Stored data entries
•••••

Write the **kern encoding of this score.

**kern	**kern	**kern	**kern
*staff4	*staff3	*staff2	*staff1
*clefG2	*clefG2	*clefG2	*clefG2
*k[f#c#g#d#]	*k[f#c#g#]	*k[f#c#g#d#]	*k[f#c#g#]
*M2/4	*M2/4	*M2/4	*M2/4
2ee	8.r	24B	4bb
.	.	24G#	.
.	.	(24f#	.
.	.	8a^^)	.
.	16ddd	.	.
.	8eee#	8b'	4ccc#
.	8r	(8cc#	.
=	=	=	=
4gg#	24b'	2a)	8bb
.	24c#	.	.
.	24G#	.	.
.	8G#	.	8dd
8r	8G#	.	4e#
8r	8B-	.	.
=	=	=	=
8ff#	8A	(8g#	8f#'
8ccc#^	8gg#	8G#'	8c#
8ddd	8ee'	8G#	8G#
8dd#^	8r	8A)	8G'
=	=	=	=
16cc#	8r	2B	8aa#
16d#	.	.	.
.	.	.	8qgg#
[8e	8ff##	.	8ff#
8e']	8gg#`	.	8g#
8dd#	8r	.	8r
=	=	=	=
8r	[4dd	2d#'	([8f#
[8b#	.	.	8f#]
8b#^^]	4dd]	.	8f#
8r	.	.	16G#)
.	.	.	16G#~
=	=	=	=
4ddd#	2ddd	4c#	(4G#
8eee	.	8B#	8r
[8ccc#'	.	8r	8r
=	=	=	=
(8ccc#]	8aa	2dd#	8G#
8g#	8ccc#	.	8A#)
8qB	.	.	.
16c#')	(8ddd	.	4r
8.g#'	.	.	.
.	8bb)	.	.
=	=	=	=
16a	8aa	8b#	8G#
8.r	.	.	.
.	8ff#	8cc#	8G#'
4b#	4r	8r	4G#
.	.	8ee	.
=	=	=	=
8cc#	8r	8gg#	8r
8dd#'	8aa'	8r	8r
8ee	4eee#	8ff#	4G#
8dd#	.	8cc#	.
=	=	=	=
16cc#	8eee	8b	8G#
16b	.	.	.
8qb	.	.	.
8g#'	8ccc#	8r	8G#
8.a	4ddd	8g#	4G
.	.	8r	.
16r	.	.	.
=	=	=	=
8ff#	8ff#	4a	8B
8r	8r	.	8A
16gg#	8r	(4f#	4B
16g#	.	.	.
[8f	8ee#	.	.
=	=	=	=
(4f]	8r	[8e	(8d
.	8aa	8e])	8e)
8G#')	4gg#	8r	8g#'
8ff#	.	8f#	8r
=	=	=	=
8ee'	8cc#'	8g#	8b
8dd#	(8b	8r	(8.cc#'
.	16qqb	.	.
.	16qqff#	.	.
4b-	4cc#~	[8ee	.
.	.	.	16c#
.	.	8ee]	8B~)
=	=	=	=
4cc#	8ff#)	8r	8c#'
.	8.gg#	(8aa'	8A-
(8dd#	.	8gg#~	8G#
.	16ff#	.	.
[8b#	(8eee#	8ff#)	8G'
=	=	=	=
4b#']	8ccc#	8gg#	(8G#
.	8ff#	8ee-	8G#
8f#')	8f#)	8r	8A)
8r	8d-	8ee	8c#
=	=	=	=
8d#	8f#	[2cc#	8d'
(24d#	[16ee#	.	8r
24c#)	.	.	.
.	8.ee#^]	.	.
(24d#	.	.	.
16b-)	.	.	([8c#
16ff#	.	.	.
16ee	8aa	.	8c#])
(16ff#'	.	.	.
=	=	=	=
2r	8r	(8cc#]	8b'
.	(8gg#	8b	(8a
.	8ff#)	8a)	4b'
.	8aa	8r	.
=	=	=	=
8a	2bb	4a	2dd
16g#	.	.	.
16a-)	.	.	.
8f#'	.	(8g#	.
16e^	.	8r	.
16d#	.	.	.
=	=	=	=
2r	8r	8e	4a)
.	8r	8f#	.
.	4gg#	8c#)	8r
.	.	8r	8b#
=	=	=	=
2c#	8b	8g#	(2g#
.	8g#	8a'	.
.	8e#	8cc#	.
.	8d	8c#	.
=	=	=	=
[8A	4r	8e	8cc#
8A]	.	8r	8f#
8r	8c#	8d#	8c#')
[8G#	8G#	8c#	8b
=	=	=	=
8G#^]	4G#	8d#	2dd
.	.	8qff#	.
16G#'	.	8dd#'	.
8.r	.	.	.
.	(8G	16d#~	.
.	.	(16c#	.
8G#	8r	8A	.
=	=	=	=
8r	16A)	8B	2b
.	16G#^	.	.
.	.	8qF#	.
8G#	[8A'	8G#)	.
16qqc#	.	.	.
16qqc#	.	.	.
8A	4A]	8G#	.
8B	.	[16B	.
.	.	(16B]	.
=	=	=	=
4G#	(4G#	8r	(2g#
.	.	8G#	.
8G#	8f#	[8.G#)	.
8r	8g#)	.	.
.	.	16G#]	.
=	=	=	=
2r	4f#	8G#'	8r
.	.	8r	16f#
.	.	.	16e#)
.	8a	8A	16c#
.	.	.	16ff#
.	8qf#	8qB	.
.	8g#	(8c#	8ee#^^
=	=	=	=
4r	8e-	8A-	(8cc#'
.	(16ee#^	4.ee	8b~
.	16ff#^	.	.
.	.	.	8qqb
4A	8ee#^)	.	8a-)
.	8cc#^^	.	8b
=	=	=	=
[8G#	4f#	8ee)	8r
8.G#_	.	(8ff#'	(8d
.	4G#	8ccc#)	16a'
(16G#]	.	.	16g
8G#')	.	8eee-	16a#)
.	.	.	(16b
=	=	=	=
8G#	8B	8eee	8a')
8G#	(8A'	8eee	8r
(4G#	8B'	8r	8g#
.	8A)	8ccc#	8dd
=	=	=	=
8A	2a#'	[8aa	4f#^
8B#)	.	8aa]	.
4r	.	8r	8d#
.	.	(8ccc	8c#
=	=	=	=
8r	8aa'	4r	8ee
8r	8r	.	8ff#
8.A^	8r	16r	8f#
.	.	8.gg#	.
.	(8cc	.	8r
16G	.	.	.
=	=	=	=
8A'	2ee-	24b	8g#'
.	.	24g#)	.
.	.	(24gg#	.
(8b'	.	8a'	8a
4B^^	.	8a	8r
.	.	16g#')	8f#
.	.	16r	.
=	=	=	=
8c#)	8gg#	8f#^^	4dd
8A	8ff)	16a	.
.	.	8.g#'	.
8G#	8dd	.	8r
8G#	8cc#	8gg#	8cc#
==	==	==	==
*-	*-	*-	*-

•••••

[REQUEST]:
Gather every line above that contains the string "kern", matching case exactly.

[TASK RESPONSE]:
Write the **kern encoding of this score.
**kern	**kern	**kern	**kern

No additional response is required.